▸ **WHAT THE TASK ASKS**: Copy the records below word for word, from the first line through the last.

▸ **ENTRIES SHOWN**:
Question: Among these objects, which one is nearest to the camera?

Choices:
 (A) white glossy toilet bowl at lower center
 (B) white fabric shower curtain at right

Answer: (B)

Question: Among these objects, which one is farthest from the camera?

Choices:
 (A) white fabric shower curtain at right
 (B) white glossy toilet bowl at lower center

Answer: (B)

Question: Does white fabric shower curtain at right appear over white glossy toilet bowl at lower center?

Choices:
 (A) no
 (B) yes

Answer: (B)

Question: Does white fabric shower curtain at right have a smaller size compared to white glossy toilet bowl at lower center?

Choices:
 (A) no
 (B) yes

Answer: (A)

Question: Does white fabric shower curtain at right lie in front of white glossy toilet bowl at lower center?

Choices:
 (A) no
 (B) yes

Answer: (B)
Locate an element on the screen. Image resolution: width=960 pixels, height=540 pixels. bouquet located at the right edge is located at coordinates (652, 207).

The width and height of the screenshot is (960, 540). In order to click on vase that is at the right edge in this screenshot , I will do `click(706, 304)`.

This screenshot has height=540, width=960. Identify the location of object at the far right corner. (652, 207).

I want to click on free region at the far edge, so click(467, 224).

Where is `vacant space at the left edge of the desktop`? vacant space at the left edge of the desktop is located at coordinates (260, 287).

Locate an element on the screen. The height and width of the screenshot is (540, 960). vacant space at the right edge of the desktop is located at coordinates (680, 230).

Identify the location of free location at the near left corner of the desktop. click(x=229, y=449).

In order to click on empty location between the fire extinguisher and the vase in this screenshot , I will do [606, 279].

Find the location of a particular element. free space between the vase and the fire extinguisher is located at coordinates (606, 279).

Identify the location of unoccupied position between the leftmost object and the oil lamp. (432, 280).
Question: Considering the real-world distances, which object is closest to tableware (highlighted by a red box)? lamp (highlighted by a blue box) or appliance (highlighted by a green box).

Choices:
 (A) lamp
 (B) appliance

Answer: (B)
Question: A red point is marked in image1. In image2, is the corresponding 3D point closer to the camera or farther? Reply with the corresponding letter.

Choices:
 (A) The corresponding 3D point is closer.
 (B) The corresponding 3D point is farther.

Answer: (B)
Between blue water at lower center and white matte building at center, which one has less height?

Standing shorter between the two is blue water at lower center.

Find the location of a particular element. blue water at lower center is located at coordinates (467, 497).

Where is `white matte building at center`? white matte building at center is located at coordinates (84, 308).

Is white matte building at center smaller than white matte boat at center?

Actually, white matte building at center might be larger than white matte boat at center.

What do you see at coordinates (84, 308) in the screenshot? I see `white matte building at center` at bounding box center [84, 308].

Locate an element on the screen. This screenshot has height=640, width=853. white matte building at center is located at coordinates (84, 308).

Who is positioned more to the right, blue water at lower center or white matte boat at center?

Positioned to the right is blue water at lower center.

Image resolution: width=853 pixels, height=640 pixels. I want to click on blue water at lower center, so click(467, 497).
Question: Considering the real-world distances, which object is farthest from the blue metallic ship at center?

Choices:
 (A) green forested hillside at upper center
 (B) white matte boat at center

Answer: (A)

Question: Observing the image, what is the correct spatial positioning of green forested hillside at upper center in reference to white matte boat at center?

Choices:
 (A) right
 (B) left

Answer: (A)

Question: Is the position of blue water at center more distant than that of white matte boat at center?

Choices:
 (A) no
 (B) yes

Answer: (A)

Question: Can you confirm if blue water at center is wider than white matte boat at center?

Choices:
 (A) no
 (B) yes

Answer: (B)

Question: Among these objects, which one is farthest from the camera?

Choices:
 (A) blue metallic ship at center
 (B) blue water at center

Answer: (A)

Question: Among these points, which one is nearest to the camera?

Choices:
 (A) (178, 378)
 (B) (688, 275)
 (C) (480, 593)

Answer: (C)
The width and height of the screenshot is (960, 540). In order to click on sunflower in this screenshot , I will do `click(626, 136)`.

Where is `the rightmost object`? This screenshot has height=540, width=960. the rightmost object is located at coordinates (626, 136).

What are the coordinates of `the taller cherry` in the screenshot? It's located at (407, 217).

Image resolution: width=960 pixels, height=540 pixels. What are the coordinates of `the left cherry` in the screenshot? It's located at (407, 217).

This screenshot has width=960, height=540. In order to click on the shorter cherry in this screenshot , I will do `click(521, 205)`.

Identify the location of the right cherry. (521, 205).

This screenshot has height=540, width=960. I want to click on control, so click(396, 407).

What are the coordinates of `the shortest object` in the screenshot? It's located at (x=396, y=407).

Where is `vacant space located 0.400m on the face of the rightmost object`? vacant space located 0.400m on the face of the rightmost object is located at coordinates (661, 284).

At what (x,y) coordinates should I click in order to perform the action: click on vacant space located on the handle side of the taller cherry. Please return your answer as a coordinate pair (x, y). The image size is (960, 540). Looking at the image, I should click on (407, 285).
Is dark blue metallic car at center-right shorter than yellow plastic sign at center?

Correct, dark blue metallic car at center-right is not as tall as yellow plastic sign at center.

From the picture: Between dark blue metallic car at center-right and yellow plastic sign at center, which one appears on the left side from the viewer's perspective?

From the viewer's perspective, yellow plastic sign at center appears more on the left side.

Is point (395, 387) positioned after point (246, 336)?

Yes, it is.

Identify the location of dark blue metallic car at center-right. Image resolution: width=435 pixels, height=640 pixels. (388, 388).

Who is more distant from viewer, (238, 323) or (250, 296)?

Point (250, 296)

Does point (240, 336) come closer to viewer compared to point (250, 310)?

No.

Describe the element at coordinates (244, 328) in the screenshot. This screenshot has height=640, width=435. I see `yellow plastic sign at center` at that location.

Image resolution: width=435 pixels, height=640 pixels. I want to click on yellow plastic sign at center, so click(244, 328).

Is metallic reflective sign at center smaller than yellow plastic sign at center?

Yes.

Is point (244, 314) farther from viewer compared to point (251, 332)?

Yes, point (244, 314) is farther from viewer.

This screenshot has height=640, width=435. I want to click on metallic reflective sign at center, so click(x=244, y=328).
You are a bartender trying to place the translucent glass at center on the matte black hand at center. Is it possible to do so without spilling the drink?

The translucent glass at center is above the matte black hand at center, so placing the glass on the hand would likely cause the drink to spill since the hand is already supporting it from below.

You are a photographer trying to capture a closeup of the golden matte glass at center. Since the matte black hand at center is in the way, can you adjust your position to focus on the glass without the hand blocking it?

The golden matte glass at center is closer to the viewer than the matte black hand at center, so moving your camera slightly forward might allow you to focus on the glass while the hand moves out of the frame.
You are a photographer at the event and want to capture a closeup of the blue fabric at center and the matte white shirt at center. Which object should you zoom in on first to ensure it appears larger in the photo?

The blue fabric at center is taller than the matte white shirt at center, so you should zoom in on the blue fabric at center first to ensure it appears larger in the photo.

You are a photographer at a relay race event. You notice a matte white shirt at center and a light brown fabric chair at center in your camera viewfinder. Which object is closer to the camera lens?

▸ **SOLUTION TO THE EXERCISE**:
Question: Among these objects, which one is nearest to the camera?

Choices:
 (A) white glossy toilet bowl at lower center
 (B) white fabric shower curtain at right

Answer: (B)

Question: Among these objects, which one is farthest from the camera?

Choices:
 (A) white fabric shower curtain at right
 (B) white glossy toilet bowl at lower center

Answer: (B)

Question: Does white fabric shower curtain at right appear over white glossy toilet bowl at lower center?

Choices:
 (A) no
 (B) yes

Answer: (B)

Question: Does white fabric shower curtain at right have a smaller size compared to white glossy toilet bowl at lower center?

Choices:
 (A) no
 (B) yes

Answer: (A)

Question: Does white fabric shower curtain at right lie in front of white glossy toilet bowl at lower center?

Choices:
 (A) no
 (B) yes

Answer: (B)
Locate an element on the screen. Image resolution: width=960 pixels, height=540 pixels. bouquet located at the right edge is located at coordinates (652, 207).

The width and height of the screenshot is (960, 540). In order to click on vase that is at the right edge in this screenshot , I will do `click(706, 304)`.

This screenshot has height=540, width=960. Identify the location of object at the far right corner. (652, 207).

I want to click on free region at the far edge, so click(467, 224).

Where is `vacant space at the left edge of the desktop`? vacant space at the left edge of the desktop is located at coordinates (260, 287).

Locate an element on the screen. The height and width of the screenshot is (540, 960). vacant space at the right edge of the desktop is located at coordinates (680, 230).

Identify the location of free location at the near left corner of the desktop. click(x=229, y=449).

In order to click on empty location between the fire extinguisher and the vase in this screenshot , I will do [606, 279].

Find the location of a particular element. free space between the vase and the fire extinguisher is located at coordinates (606, 279).

Identify the location of unoccupied position between the leftmost object and the oil lamp. (432, 280).
Question: Considering the real-world distances, which object is closest to tableware (highlighted by a red box)? lamp (highlighted by a blue box) or appliance (highlighted by a green box).

Choices:
 (A) lamp
 (B) appliance

Answer: (B)
Question: A red point is marked in image1. In image2, is the corresponding 3D point closer to the camera or farther? Reply with the corresponding letter.

Choices:
 (A) The corresponding 3D point is closer.
 (B) The corresponding 3D point is farther.

Answer: (B)
Between blue water at lower center and white matte building at center, which one has less height?

Standing shorter between the two is blue water at lower center.

Find the location of a particular element. blue water at lower center is located at coordinates (467, 497).

Where is `white matte building at center`? white matte building at center is located at coordinates (84, 308).

Is white matte building at center smaller than white matte boat at center?

Actually, white matte building at center might be larger than white matte boat at center.

What do you see at coordinates (84, 308) in the screenshot? I see `white matte building at center` at bounding box center [84, 308].

Locate an element on the screen. This screenshot has height=640, width=853. white matte building at center is located at coordinates (84, 308).

Who is positioned more to the right, blue water at lower center or white matte boat at center?

Positioned to the right is blue water at lower center.

Image resolution: width=853 pixels, height=640 pixels. I want to click on blue water at lower center, so click(467, 497).
Question: Considering the real-world distances, which object is farthest from the blue metallic ship at center?

Choices:
 (A) green forested hillside at upper center
 (B) white matte boat at center

Answer: (A)

Question: Observing the image, what is the correct spatial positioning of green forested hillside at upper center in reference to white matte boat at center?

Choices:
 (A) right
 (B) left

Answer: (A)

Question: Is the position of blue water at center more distant than that of white matte boat at center?

Choices:
 (A) no
 (B) yes

Answer: (A)

Question: Can you confirm if blue water at center is wider than white matte boat at center?

Choices:
 (A) no
 (B) yes

Answer: (B)

Question: Among these objects, which one is farthest from the camera?

Choices:
 (A) blue metallic ship at center
 (B) blue water at center

Answer: (A)

Question: Among these points, which one is nearest to the camera?

Choices:
 (A) (178, 378)
 (B) (688, 275)
 (C) (480, 593)

Answer: (C)
The width and height of the screenshot is (960, 540). In order to click on sunflower in this screenshot , I will do `click(626, 136)`.

Where is `the rightmost object`? This screenshot has height=540, width=960. the rightmost object is located at coordinates (626, 136).

What are the coordinates of `the taller cherry` in the screenshot? It's located at (407, 217).

Image resolution: width=960 pixels, height=540 pixels. What are the coordinates of `the left cherry` in the screenshot? It's located at (407, 217).

This screenshot has width=960, height=540. In order to click on the shorter cherry in this screenshot , I will do `click(521, 205)`.

Identify the location of the right cherry. (521, 205).

This screenshot has height=540, width=960. I want to click on control, so click(396, 407).

What are the coordinates of `the shortest object` in the screenshot? It's located at (x=396, y=407).

Where is `vacant space located 0.400m on the face of the rightmost object`? vacant space located 0.400m on the face of the rightmost object is located at coordinates (661, 284).

At what (x,y) coordinates should I click in order to perform the action: click on vacant space located on the handle side of the taller cherry. Please return your answer as a coordinate pair (x, y). The image size is (960, 540). Looking at the image, I should click on (407, 285).
Is dark blue metallic car at center-right shorter than yellow plastic sign at center?

Correct, dark blue metallic car at center-right is not as tall as yellow plastic sign at center.

From the picture: Between dark blue metallic car at center-right and yellow plastic sign at center, which one appears on the left side from the viewer's perspective?

From the viewer's perspective, yellow plastic sign at center appears more on the left side.

Is point (395, 387) positioned after point (246, 336)?

Yes, it is.

Identify the location of dark blue metallic car at center-right. Image resolution: width=435 pixels, height=640 pixels. (388, 388).

Who is more distant from viewer, (238, 323) or (250, 296)?

Point (250, 296)

Does point (240, 336) come closer to viewer compared to point (250, 310)?

No.

Describe the element at coordinates (244, 328) in the screenshot. This screenshot has height=640, width=435. I see `yellow plastic sign at center` at that location.

Image resolution: width=435 pixels, height=640 pixels. I want to click on yellow plastic sign at center, so click(244, 328).

Is metallic reflective sign at center smaller than yellow plastic sign at center?

Yes.

Is point (244, 314) farther from viewer compared to point (251, 332)?

Yes, point (244, 314) is farther from viewer.

This screenshot has height=640, width=435. I want to click on metallic reflective sign at center, so click(x=244, y=328).
You are a bartender trying to place the translucent glass at center on the matte black hand at center. Is it possible to do so without spilling the drink?

The translucent glass at center is above the matte black hand at center, so placing the glass on the hand would likely cause the drink to spill since the hand is already supporting it from below.

You are a photographer trying to capture a closeup of the golden matte glass at center. Since the matte black hand at center is in the way, can you adjust your position to focus on the glass without the hand blocking it?

The golden matte glass at center is closer to the viewer than the matte black hand at center, so moving your camera slightly forward might allow you to focus on the glass while the hand moves out of the frame.
You are a photographer at the event and want to capture a closeup of the blue fabric at center and the matte white shirt at center. Which object should you zoom in on first to ensure it appears larger in the photo?

The blue fabric at center is taller than the matte white shirt at center, so you should zoom in on the blue fabric at center first to ensure it appears larger in the photo.

You are a photographer at a relay race event. You notice a matte white shirt at center and a light brown fabric chair at center in your camera viewfinder. Which object is closer to the camera lens?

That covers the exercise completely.